_Work to be completed_.
Copy the records below word for word, from the first line through the line that contains "swapped,yellow pan,<429 325", and leave out any pictures.
(Beginning of Supplied records)
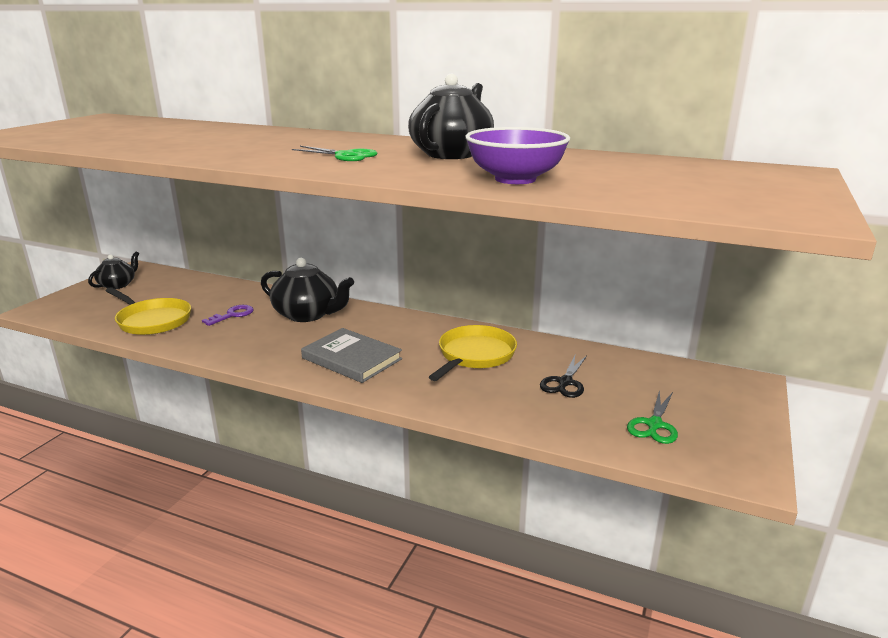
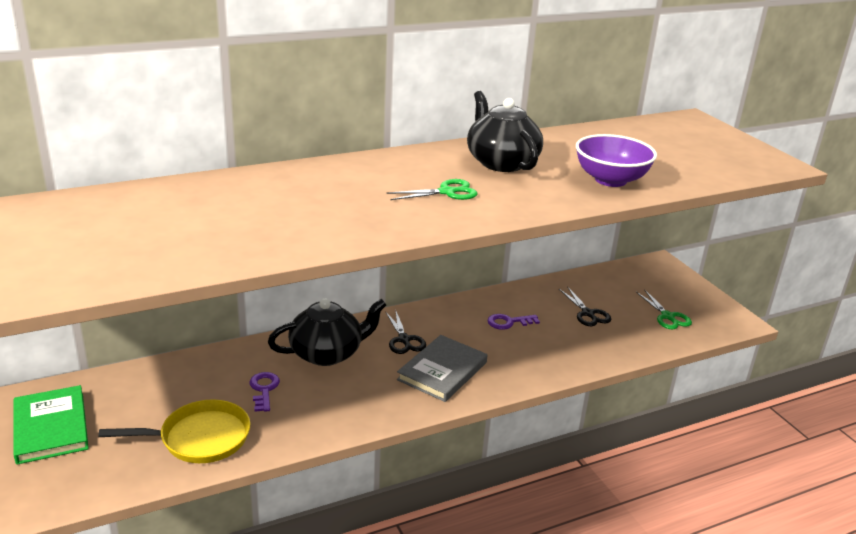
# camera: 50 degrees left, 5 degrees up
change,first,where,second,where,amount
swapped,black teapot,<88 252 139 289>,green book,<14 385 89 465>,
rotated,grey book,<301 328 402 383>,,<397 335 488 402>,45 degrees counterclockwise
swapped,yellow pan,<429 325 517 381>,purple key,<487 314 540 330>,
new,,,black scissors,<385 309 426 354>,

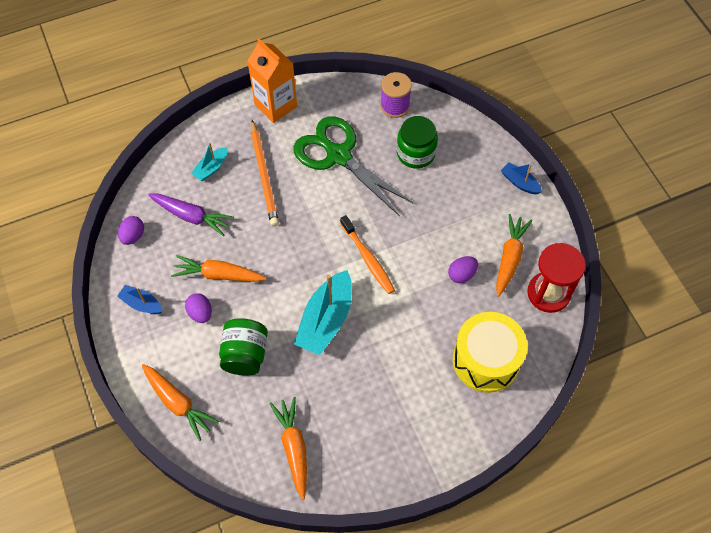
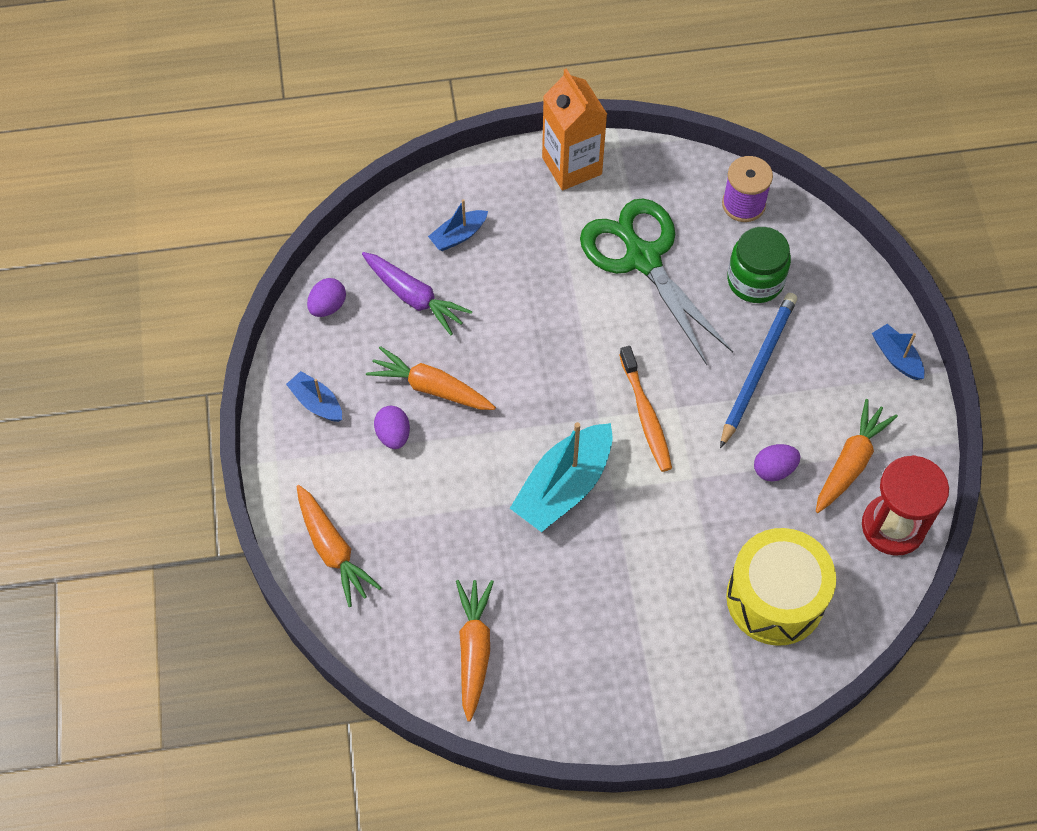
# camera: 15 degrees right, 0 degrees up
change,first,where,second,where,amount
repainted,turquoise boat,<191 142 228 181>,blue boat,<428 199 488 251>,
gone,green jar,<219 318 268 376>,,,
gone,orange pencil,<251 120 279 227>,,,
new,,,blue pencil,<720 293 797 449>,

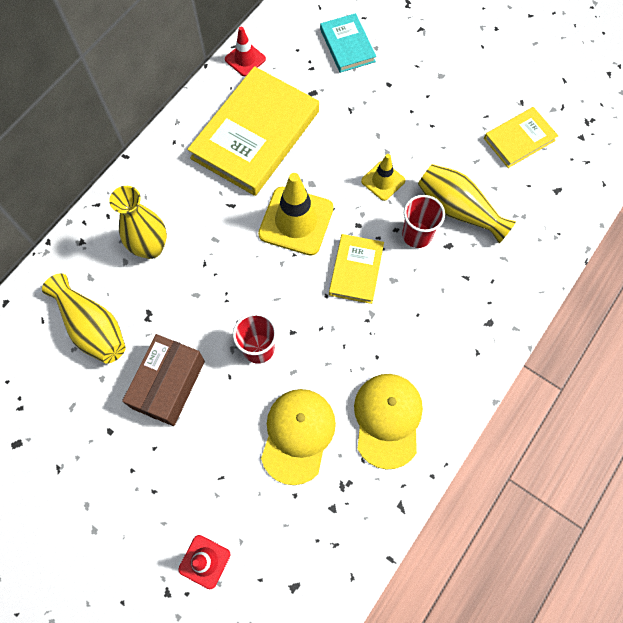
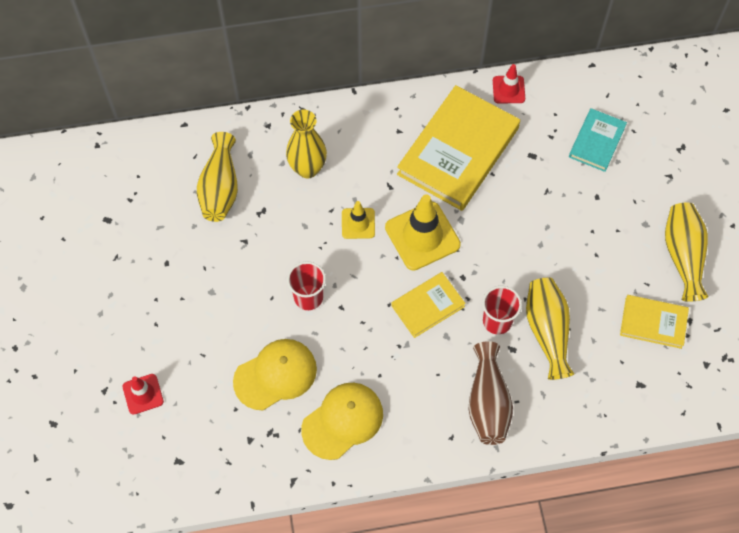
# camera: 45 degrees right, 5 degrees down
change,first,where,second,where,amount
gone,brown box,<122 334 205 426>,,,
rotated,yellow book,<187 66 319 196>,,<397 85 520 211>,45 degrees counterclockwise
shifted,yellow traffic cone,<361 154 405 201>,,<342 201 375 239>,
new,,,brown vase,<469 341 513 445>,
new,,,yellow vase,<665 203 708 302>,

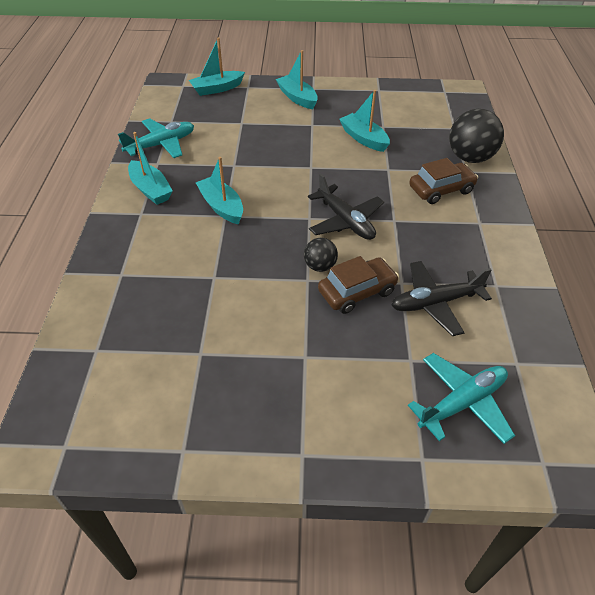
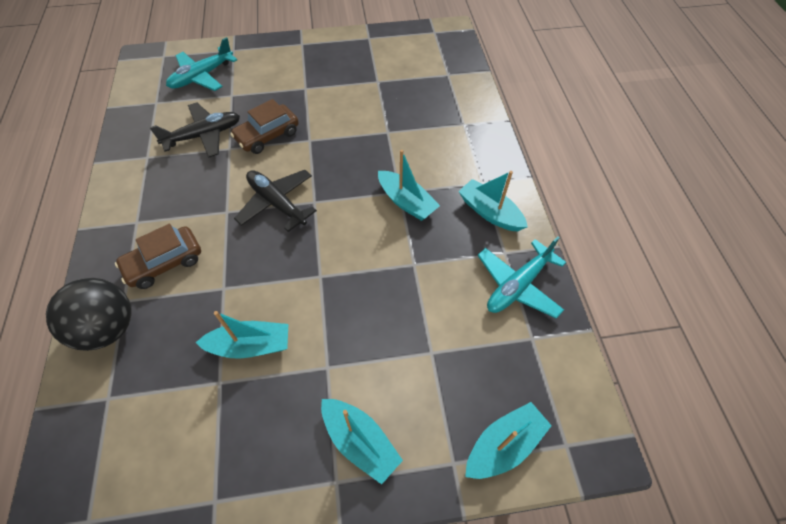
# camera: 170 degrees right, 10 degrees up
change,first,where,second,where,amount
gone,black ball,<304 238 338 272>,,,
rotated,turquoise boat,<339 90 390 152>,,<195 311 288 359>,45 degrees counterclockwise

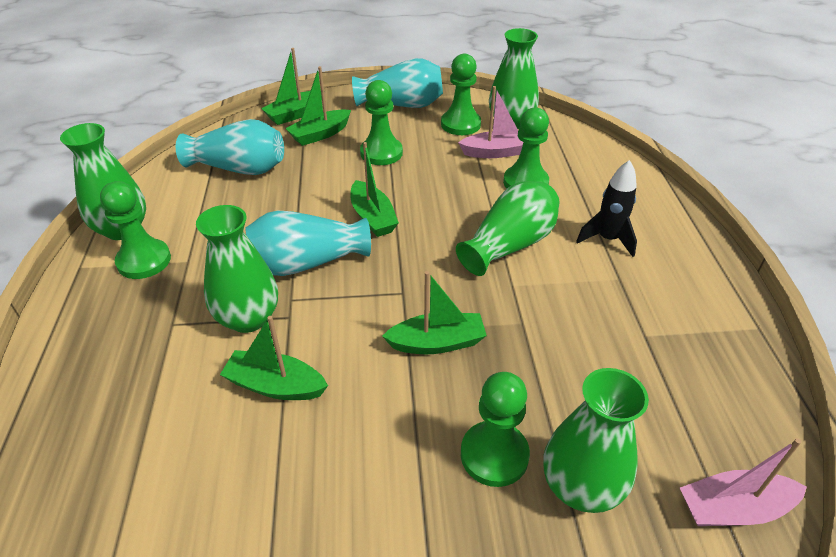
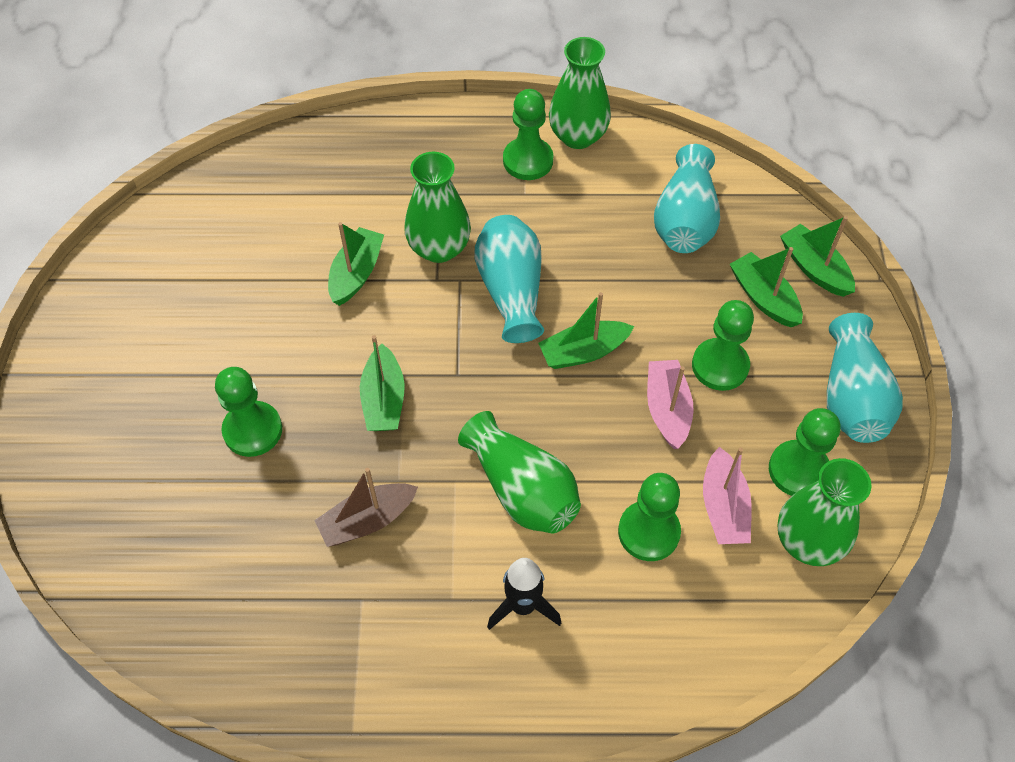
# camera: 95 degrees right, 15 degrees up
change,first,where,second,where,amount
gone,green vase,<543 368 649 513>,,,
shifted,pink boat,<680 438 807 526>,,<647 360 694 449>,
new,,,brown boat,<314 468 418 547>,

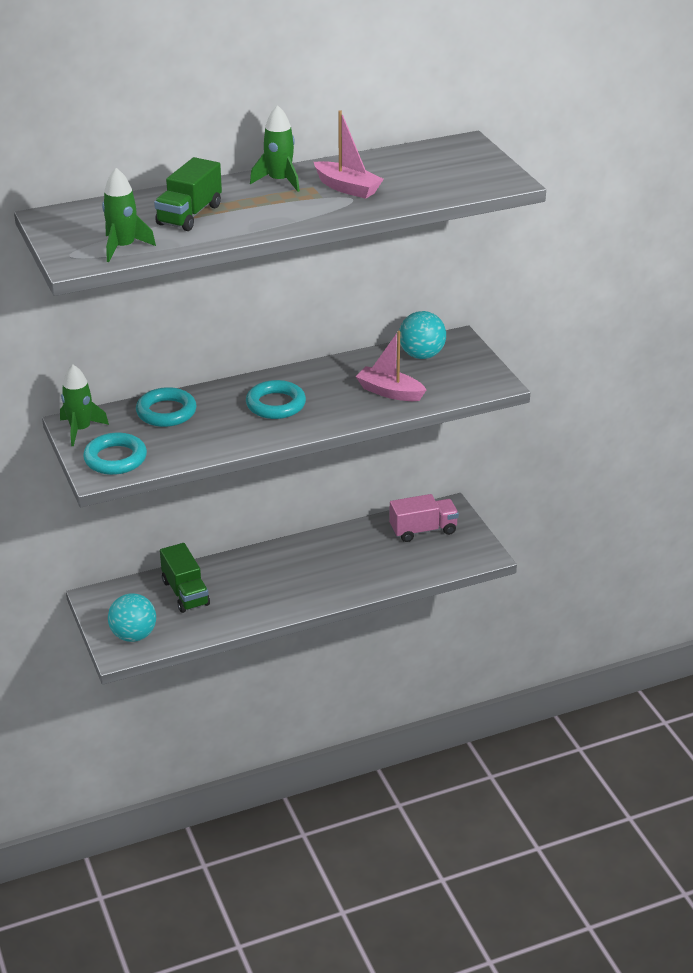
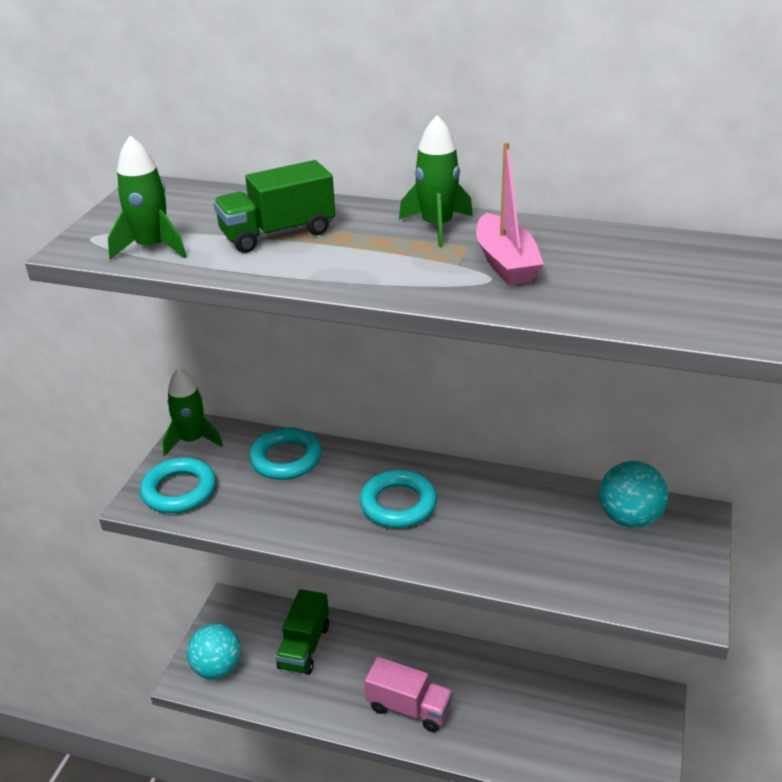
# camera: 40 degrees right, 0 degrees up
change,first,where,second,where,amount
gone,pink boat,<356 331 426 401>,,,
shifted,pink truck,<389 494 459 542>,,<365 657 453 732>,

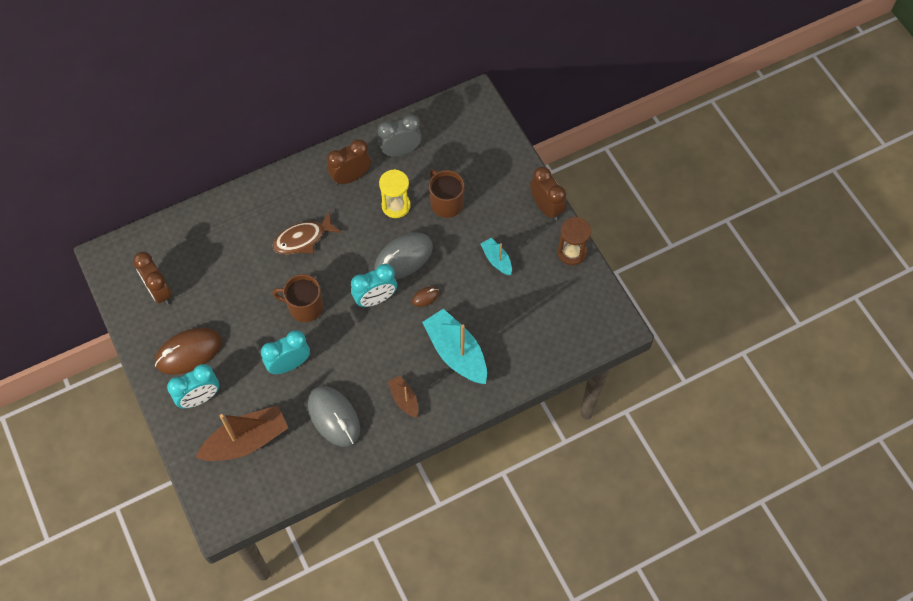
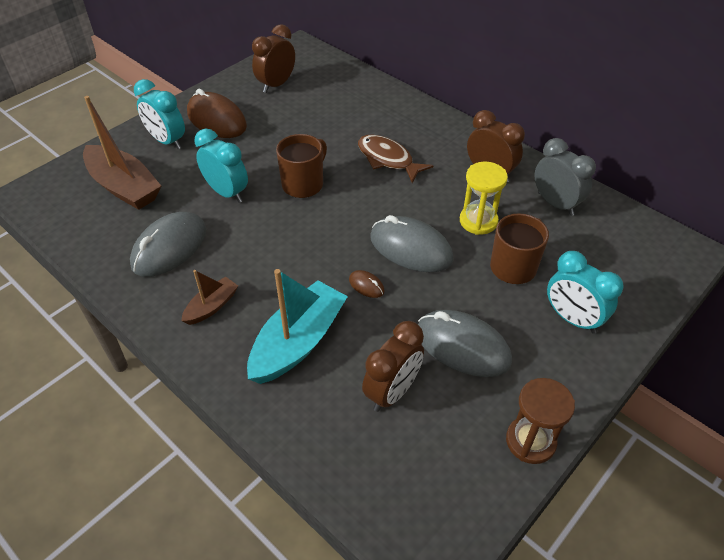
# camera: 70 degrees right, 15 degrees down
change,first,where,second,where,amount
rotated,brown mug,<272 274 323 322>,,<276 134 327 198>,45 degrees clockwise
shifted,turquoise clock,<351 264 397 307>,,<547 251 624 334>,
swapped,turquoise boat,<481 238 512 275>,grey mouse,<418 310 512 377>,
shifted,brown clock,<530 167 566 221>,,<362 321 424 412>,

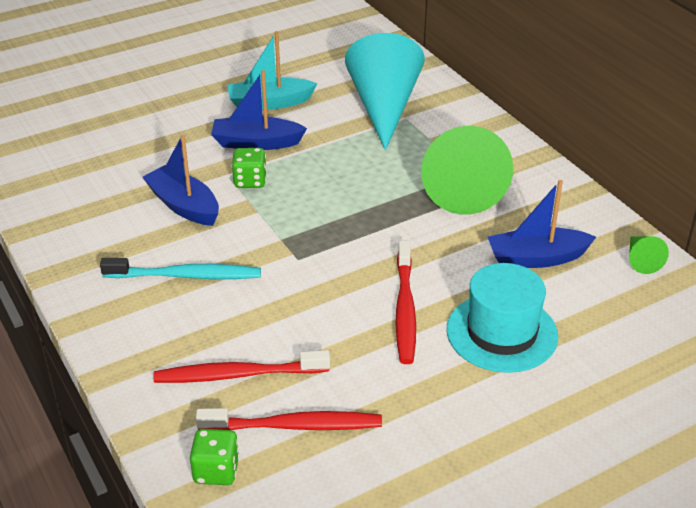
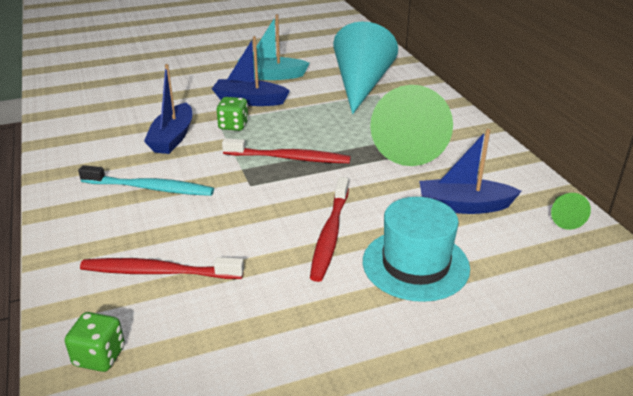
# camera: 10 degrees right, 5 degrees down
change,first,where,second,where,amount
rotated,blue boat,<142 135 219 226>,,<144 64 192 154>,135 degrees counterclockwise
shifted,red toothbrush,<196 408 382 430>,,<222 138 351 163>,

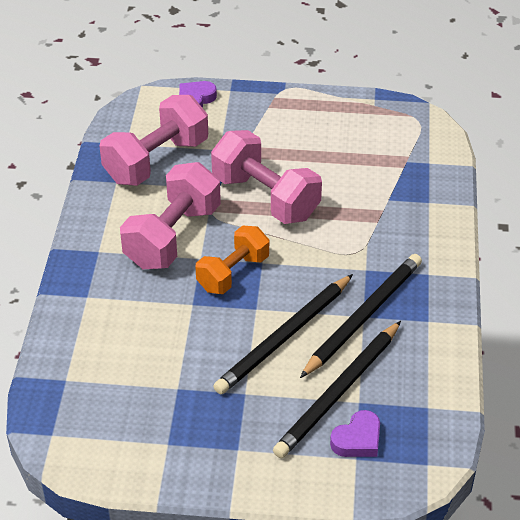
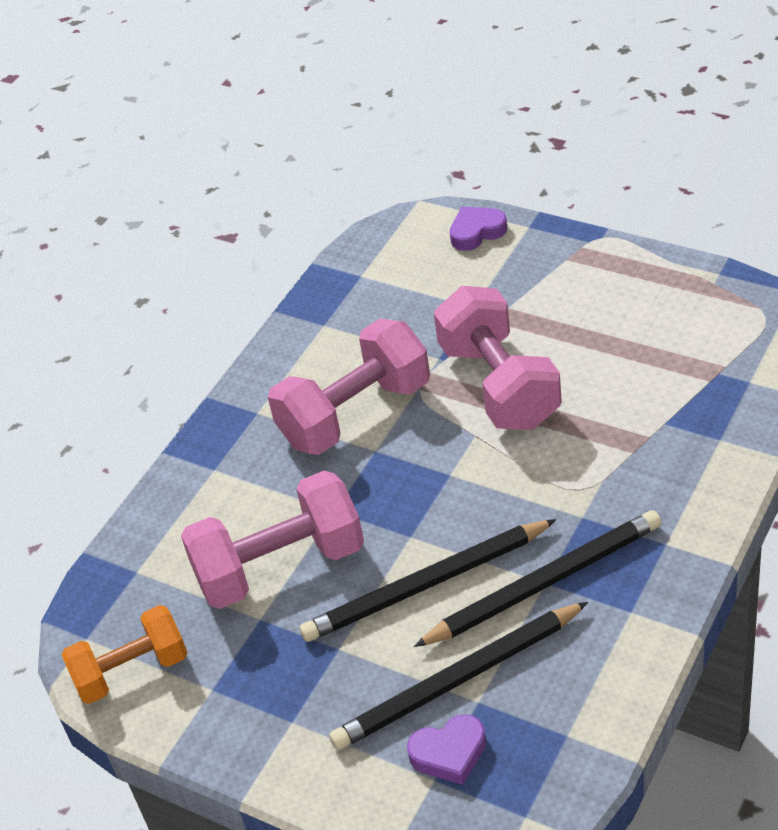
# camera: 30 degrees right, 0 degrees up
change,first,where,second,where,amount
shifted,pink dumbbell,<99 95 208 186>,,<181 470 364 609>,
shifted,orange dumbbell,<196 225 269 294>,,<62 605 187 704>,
(End of Supplied records)
_Solution_.
# camera: 50 degrees left, 5 degrees up
change,first,where,second,where,amount
swapped,black teapot,<88 252 139 289>,green book,<14 385 89 465>,
rotated,grey book,<301 328 402 383>,,<397 335 488 402>,45 degrees counterclockwise
swapped,yellow pan,<429 325 517 381>,purple key,<487 314 540 330>,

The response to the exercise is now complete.